> **Problem to solve**: In the material below, the required lines run from the one containing "STEPPER pin IN3: GP17 -> GP19" through the one containing "STEPPER pin VCC: VIN -> GND". Copy those lines exactly, ends included, and nothing else.

> **Dataset records**:

***

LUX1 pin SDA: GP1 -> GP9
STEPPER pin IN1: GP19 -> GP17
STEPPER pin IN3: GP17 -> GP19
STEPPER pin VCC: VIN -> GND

***

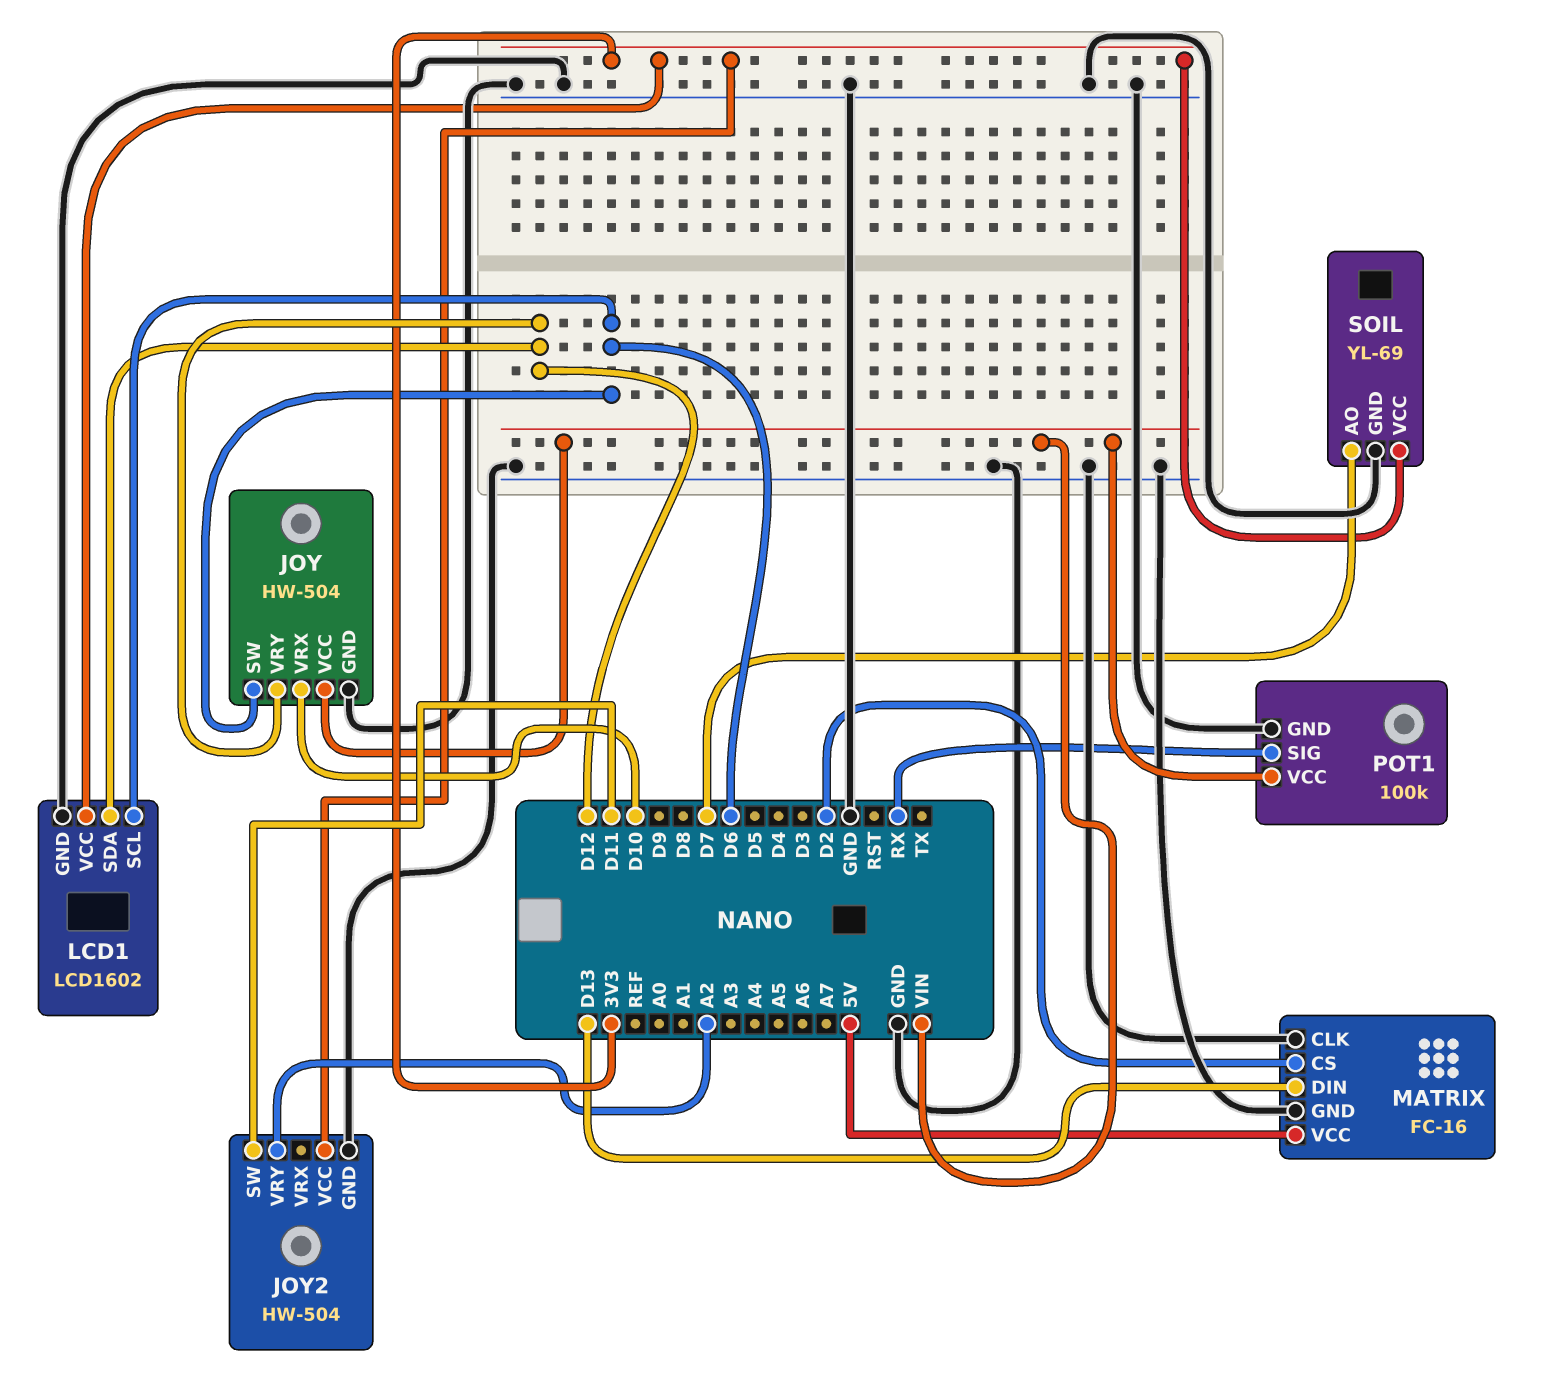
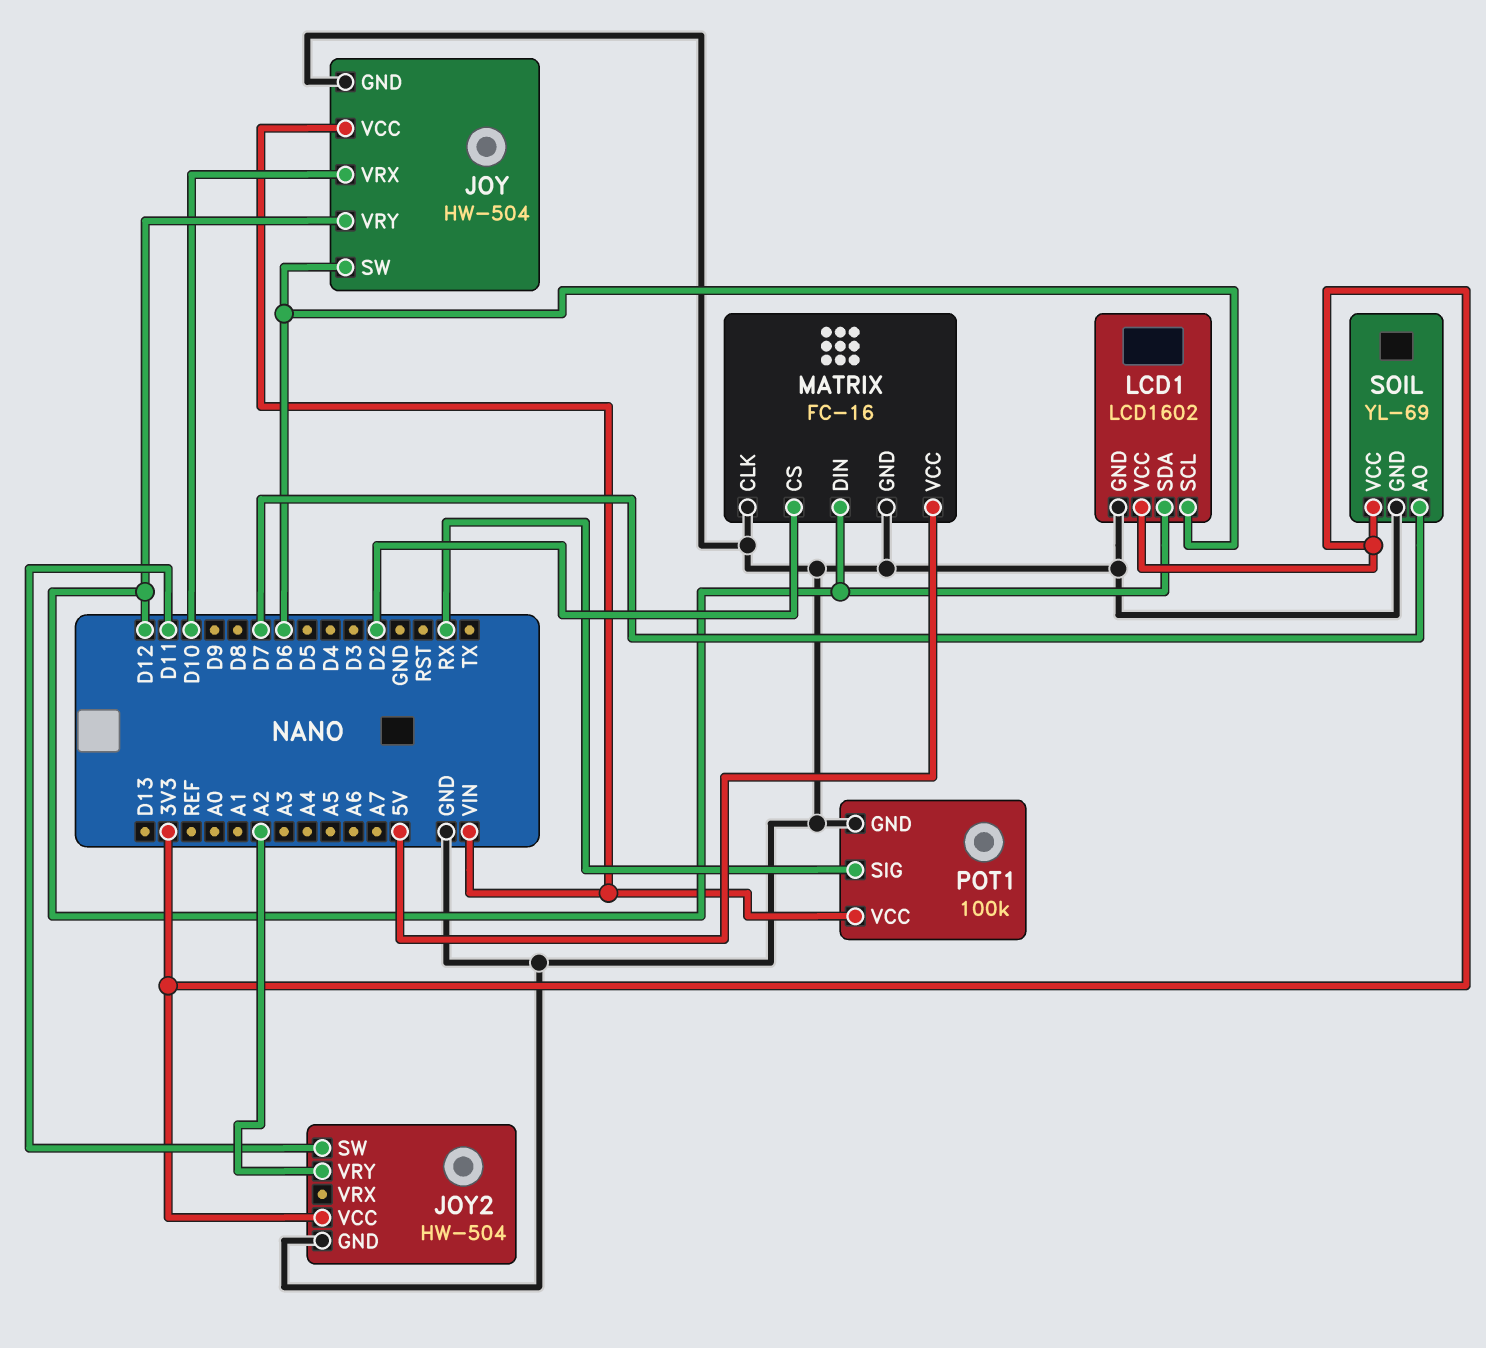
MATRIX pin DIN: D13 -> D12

***

> **Response**:
STEPPER pin IN3: GP17 -> GP19
STEPPER pin VCC: VIN -> GND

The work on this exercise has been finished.